* _What to work on_
Return each line of the data below verbatim; pictures are to be left out.
=-=-=
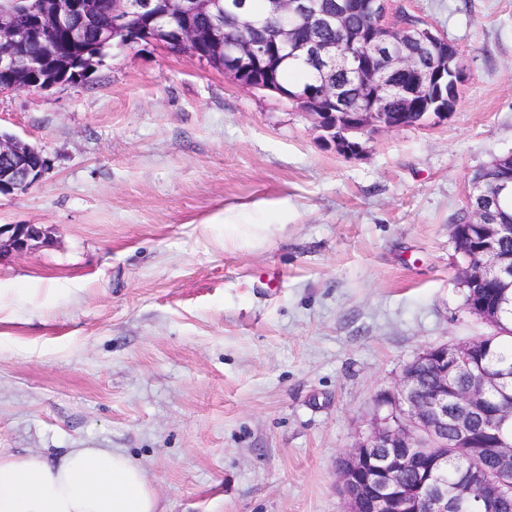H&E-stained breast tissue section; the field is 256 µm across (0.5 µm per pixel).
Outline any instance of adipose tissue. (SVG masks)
<instances>
[{"mask_svg": "<svg viewBox=\"0 0 512 512\" xmlns=\"http://www.w3.org/2000/svg\"><path fill=\"white\" fill-rule=\"evenodd\" d=\"M0 512H161L144 470L110 448L0 453Z\"/></svg>", "mask_w": 512, "mask_h": 512, "instance_id": "adipose-tissue-1", "label": "adipose tissue"}]
</instances>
=-=-=
* _Full output_
H&E-stained breast tissue section; the field is 256 µm across (0.5 µm per pixel).
Outline any instance of adipose tissue. (SVG masks)
<instances>
[{"mask_svg": "<svg viewBox=\"0 0 512 512\" xmlns=\"http://www.w3.org/2000/svg\"><path fill=\"white\" fill-rule=\"evenodd\" d=\"M0 512H161L144 470L110 448L0 453Z\"/></svg>", "mask_w": 512, "mask_h": 512, "instance_id": "adipose-tissue-1", "label": "adipose tissue"}]
</instances>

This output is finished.